**TASK:** Below is some material. Set down exactly the line where "white flashlight [197,279,275,348]" appears and all lines after it, and stop at the last line.

**SUPPLIED MATERIAL:**
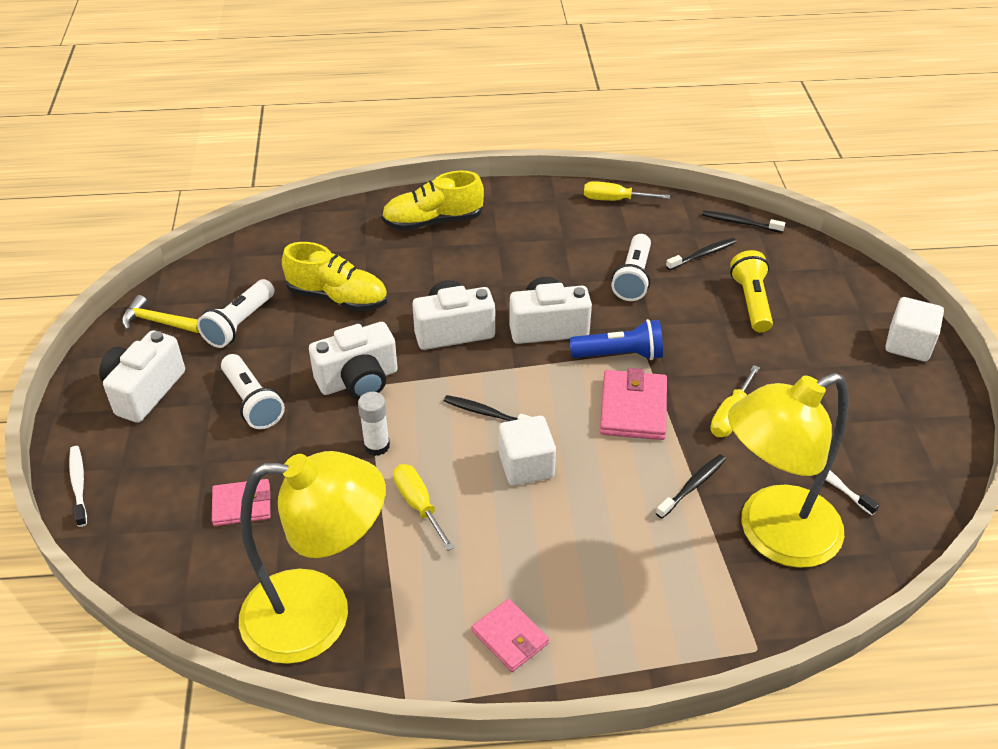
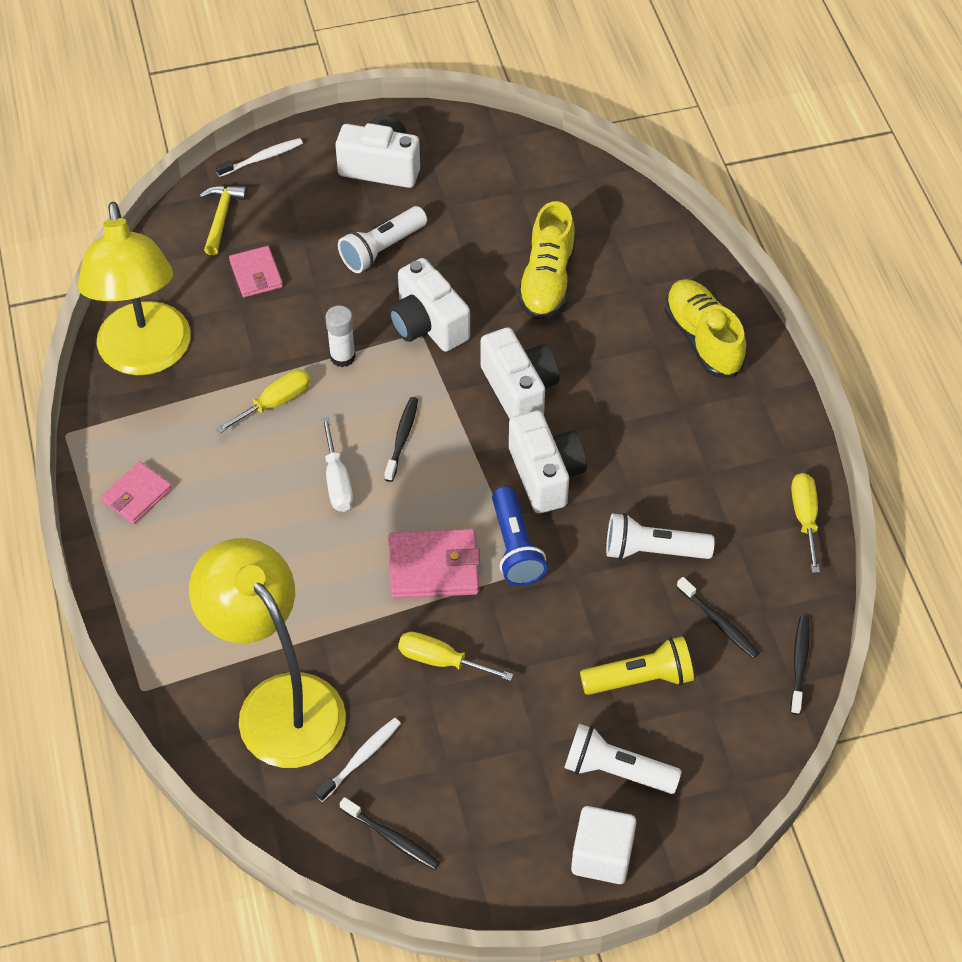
camera: 80 degrees right, 10 degrees up
yellow hammer [122,295,199,333] -> yellow hammer moved to [199,185,247,255]
white flashlight [197,279,275,348] -> white flashlight moved to [564,724,682,794]
white cube [499,416,556,485] -> white screwdriver [321,417,353,512]
black toothbrush [656,454,726,519] -> black toothbrush moved to [339,797,440,870]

**YOUR SOLUTION:**
white flashlight [197,279,275,348] -> white flashlight moved to [564,724,682,794]
white cube [499,416,556,485] -> white screwdriver [321,417,353,512]
black toothbrush [656,454,726,519] -> black toothbrush moved to [339,797,440,870]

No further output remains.